### [TASK DETAILS]
Keeping every line intact, print the records that follow.

[Revision tracking records]

☆ ☆ ☆ ☆

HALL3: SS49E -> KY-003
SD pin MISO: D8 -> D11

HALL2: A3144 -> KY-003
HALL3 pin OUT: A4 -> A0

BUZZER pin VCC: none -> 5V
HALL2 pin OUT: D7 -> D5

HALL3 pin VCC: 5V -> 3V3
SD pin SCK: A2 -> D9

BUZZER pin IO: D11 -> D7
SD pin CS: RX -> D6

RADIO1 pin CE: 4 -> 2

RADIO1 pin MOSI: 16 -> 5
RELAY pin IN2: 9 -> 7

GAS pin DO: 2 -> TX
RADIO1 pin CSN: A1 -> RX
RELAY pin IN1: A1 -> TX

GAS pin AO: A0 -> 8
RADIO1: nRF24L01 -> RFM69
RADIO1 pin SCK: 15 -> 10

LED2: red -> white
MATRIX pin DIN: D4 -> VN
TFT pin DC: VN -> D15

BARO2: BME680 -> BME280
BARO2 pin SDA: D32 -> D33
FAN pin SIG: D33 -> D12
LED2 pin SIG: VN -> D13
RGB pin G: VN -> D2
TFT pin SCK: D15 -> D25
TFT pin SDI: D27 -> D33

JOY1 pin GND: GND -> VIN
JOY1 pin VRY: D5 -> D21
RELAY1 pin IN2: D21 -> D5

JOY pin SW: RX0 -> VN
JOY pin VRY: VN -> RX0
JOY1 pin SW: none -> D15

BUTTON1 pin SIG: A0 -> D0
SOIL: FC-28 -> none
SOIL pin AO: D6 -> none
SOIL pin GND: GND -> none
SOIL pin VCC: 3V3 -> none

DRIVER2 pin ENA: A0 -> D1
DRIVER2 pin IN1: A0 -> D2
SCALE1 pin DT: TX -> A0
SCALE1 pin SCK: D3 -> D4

☆ ☆ ☆ ☆

### [WORKED SOLUTION]
HALL3: SS49E -> KY-003
SD pin MISO: D8 -> D11

HALL2: A3144 -> KY-003
HALL3 pin OUT: A4 -> A0

BUZZER pin VCC: none -> 5V
HALL2 pin OUT: D7 -> D5

HALL3 pin VCC: 5V -> 3V3
SD pin SCK: A2 -> D9

BUZZER pin IO: D11 -> D7
SD pin CS: RX -> D6

RADIO1 pin CE: 4 -> 2

RADIO1 pin MOSI: 16 -> 5
RELAY pin IN2: 9 -> 7

GAS pin DO: 2 -> TX
RADIO1 pin CSN: A1 -> RX
RELAY pin IN1: A1 -> TX

GAS pin AO: A0 -> 8
RADIO1: nRF24L01 -> RFM69
RADIO1 pin SCK: 15 -> 10

LED2: red -> white
MATRIX pin DIN: D4 -> VN
TFT pin DC: VN -> D15

BARO2: BME680 -> BME280
BARO2 pin SDA: D32 -> D33
FAN pin SIG: D33 -> D12
LED2 pin SIG: VN -> D13
RGB pin G: VN -> D2
TFT pin SCK: D15 -> D25
TFT pin SDI: D27 -> D33

JOY1 pin GND: GND -> VIN
JOY1 pin VRY: D5 -> D21
RELAY1 pin IN2: D21 -> D5

JOY pin SW: RX0 -> VN
JOY pin VRY: VN -> RX0
JOY1 pin SW: none -> D15

BUTTON1 pin SIG: A0 -> D0
SOIL: FC-28 -> none
SOIL pin AO: D6 -> none
SOIL pin GND: GND -> none
SOIL pin VCC: 3V3 -> none

DRIVER2 pin ENA: A0 -> D1
DRIVER2 pin IN1: A0 -> D2
SCALE1 pin DT: TX -> A0
SCALE1 pin SCK: D3 -> D4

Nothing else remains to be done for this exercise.